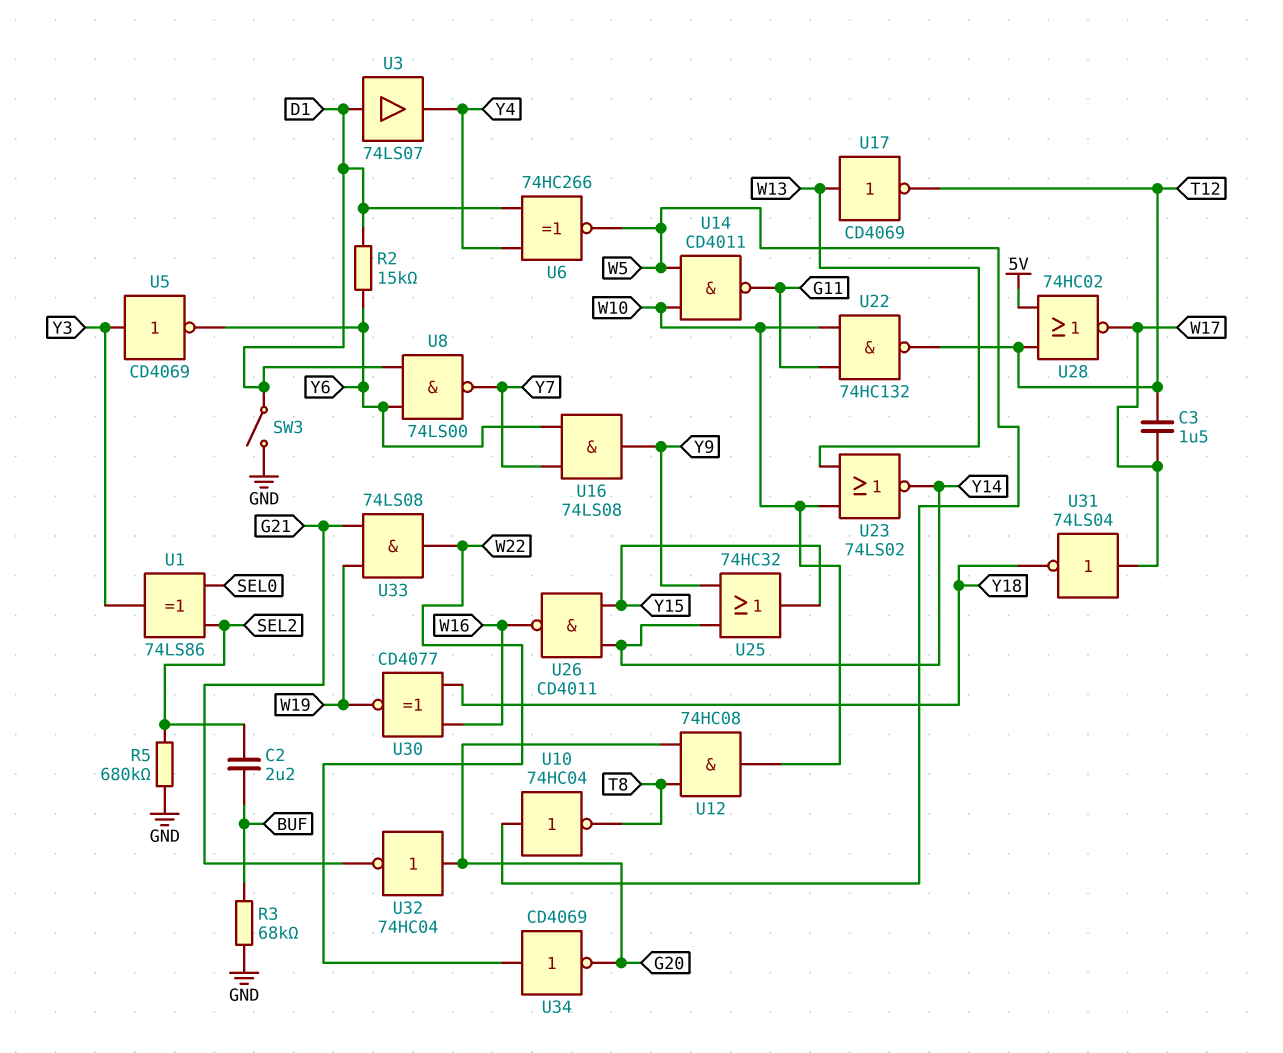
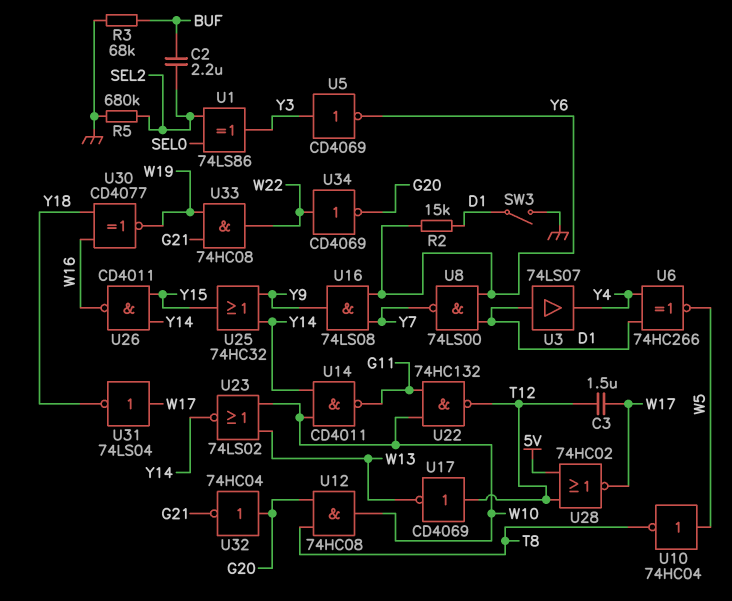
U14: NAND CD4011 (in W5, in W10, out G11) -> NAND CD4011 (in W10, in Y14, out G11)
U17: NOT CD4069 (in W13, out T12) -> NOT CD4069 (in T12, out W13)
U33: AND 74LS08 (in G21, in W19, out W22) -> AND 74HC08 (in G21, in W19, out W22)

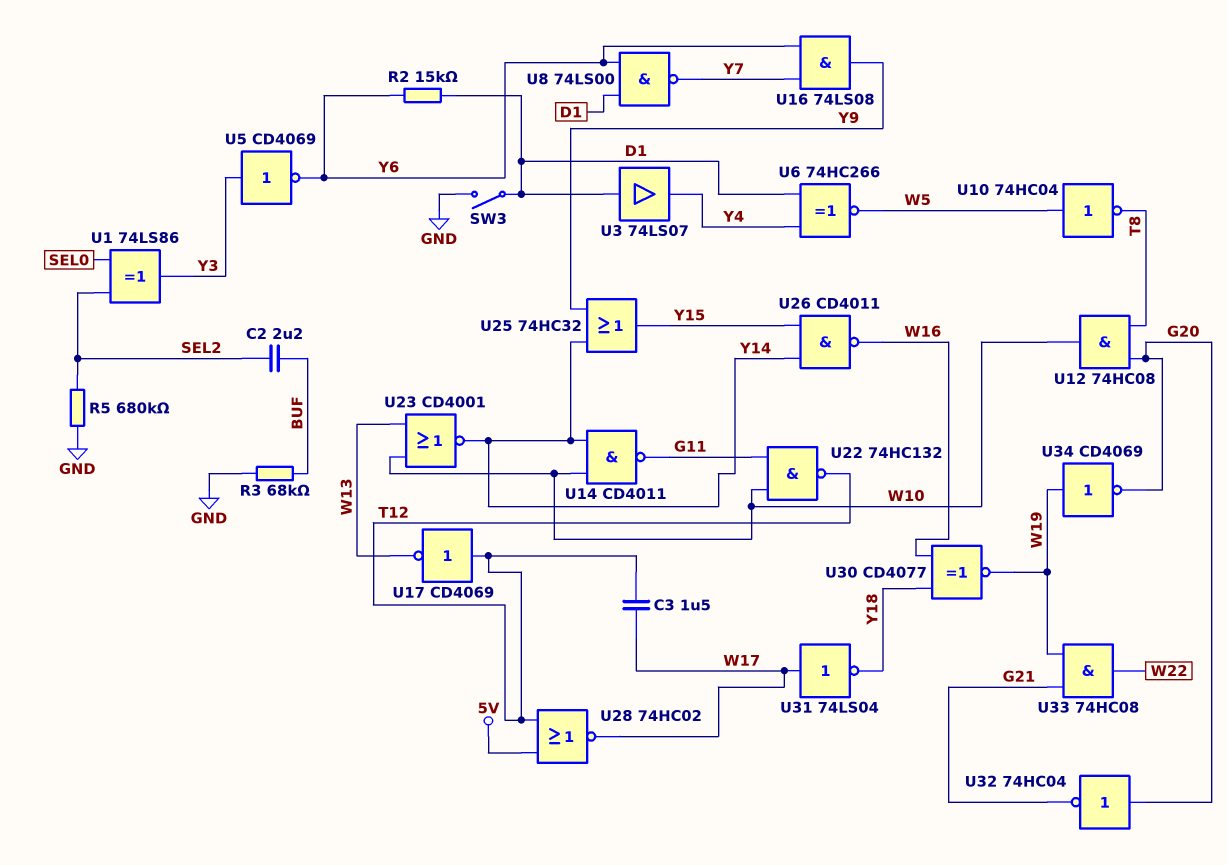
U23: NOR 74LS02 (in W10, in W13, out Y14) -> NOR CD4001 (in W10, in W13, out Y14)
U34: NOT CD4069 (in W22, out G20) -> NOT CD4069 (in W19, out G20)

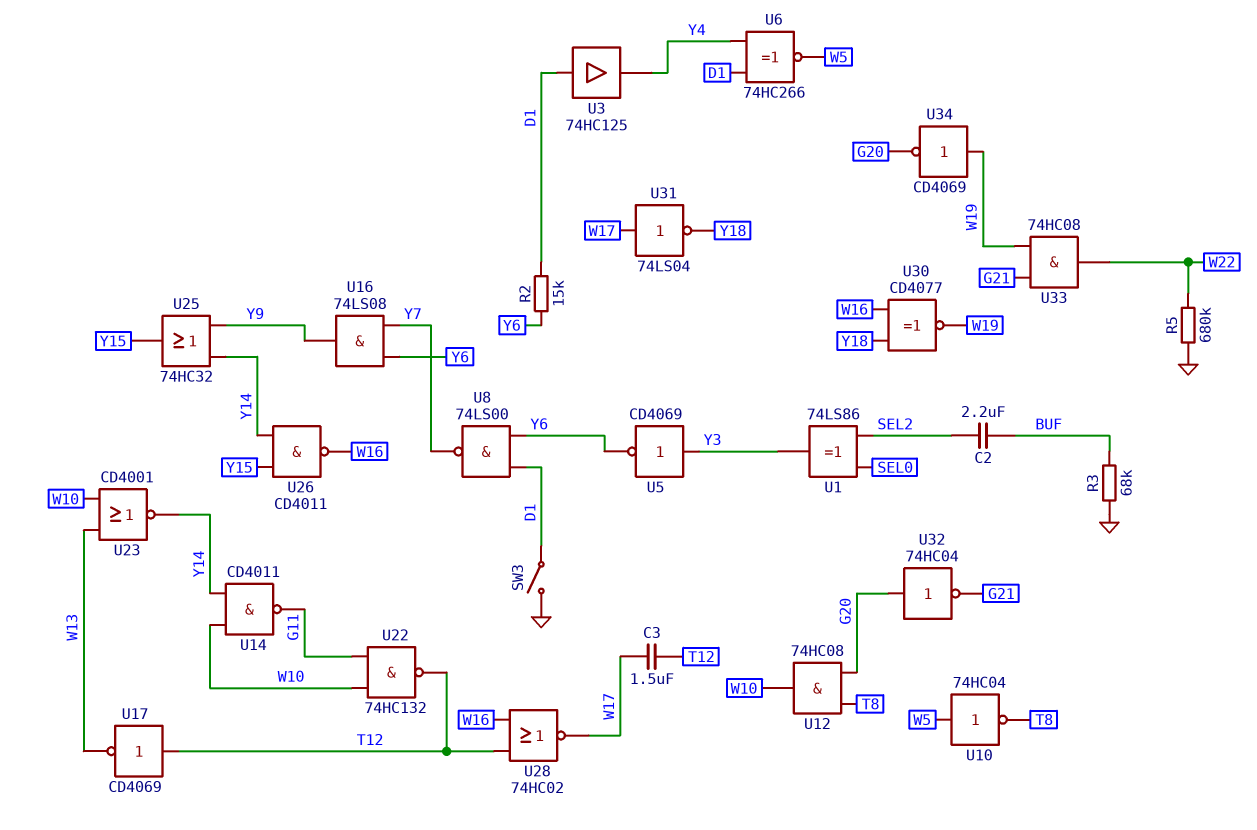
R5: 680k (GND, SEL2) -> 680k (GND, W22)
U3: buffer 74LS07 (in D1, out Y4) -> buffer 74HC125 (in D1, out Y4)
U28: NOR 74HC02 (in 5V, in T12, out W17) -> NOR 74HC02 (in T12, in W16, out W17)

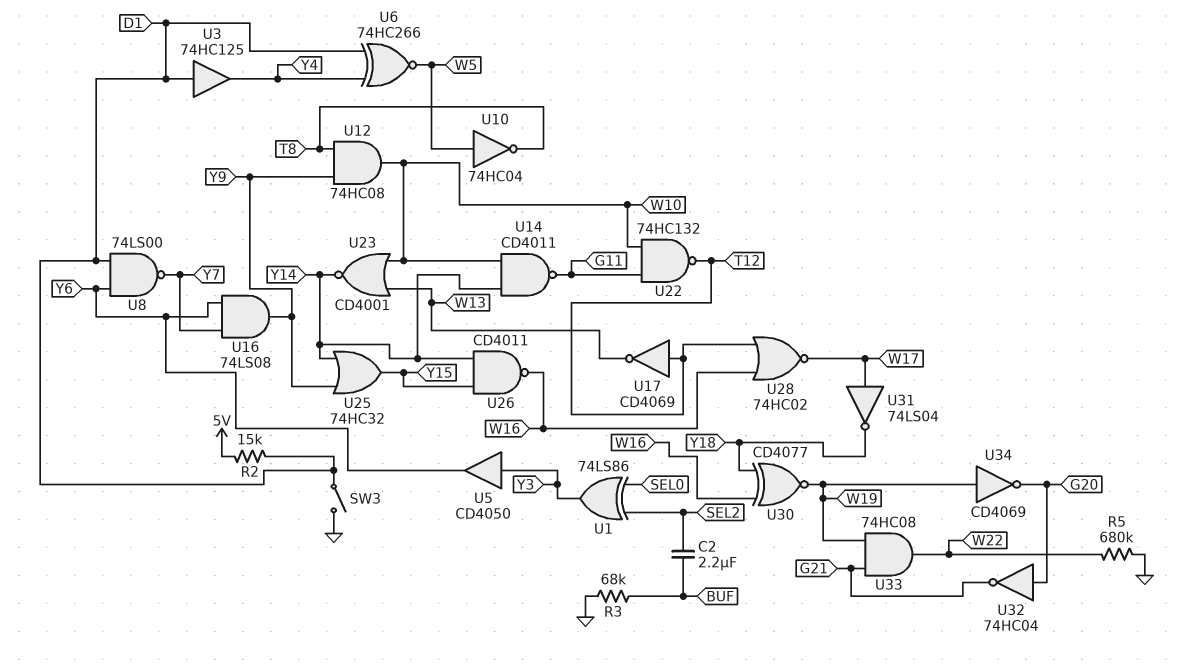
C3: 1.5uF (T12, W17) -> none
R2: 15k (D1, Y6) -> 15k (5V, D1)
U5: NOT CD4069 (in Y3, out Y6) -> buffer CD4050 (in Y3, out Y6)
U12: AND 74HC08 (in G20, in T8, out W10) -> AND 74HC08 (in T8, in Y9, out W10)

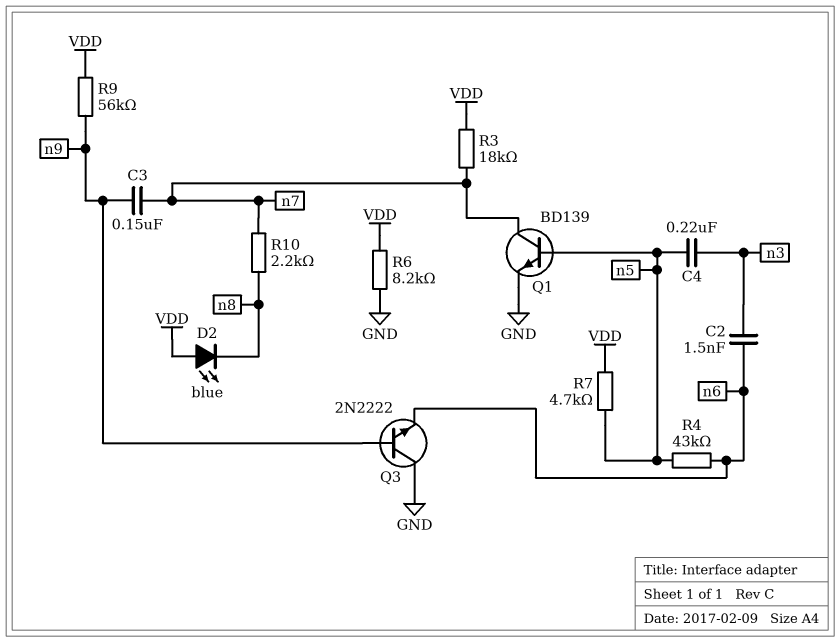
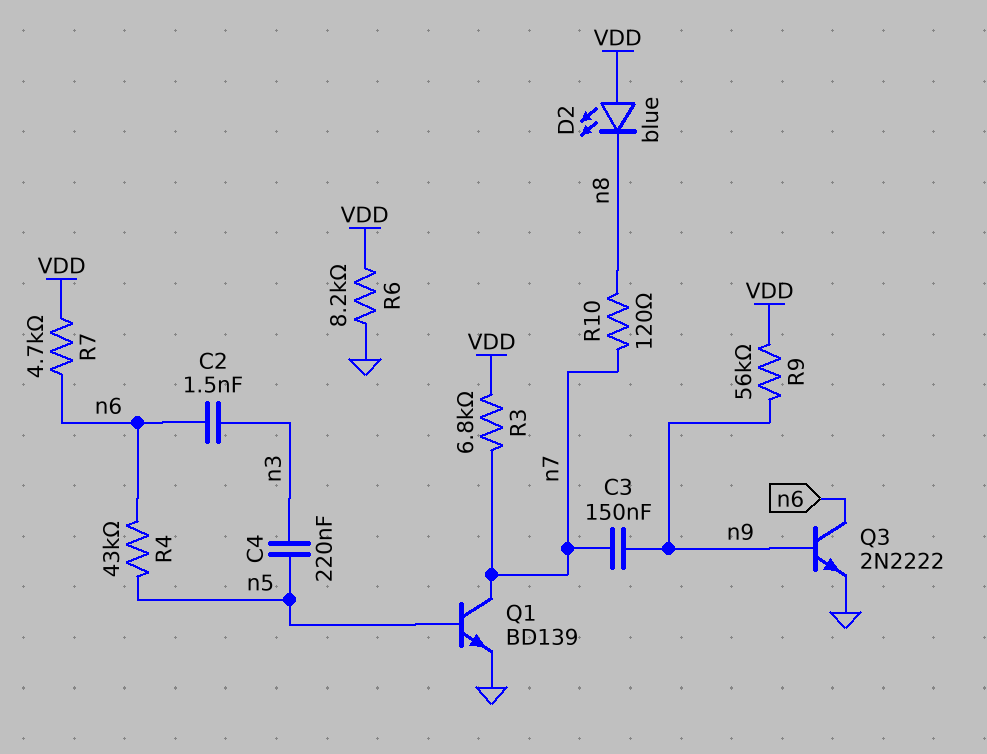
Q3: NPN 2N2222 (B n9, C GND, E n6) -> NPN 2N2222 (B n9, C n6, E GND)
R3: 18k (VDD, n7) -> 6.8k (VDD, n7)
R7: 4.7k (VDD, n5) -> 4.7k (VDD, n6)
R10: 2.2k (n7, n8) -> 120 (n7, n8)

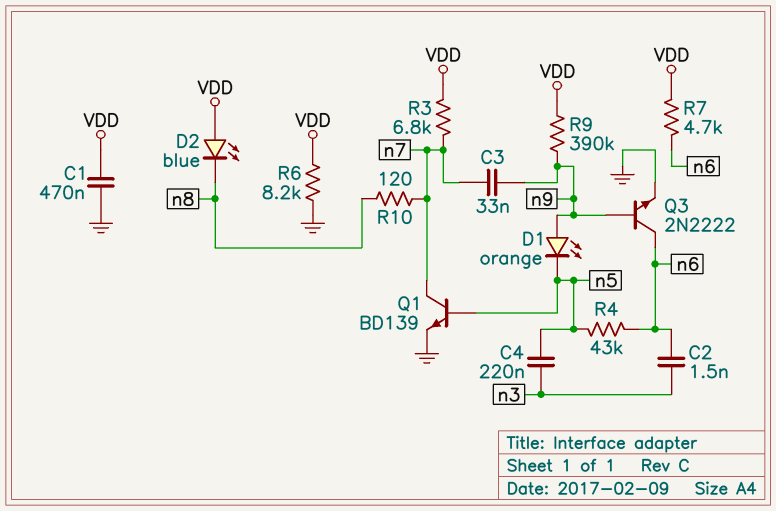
C1: none -> 470nF (GND, VDD)
C3: 150nF (n7, n9) -> 33nF (n7, n9)
D1: none -> LED orange (A n9, K n5)
R9: 56k (VDD, n9) -> 390k (VDD, n9)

> **TASK DESCRIPTION**
Of the records above, copy each line that includes "buffer".

> **OUTPUT FOR THIS EXERCISE**
U3: buffer 74LS07 (in D1, out Y4) -> buffer 74HC125 (in D1, out Y4)
U5: NOT CD4069 (in Y3, out Y6) -> buffer CD4050 (in Y3, out Y6)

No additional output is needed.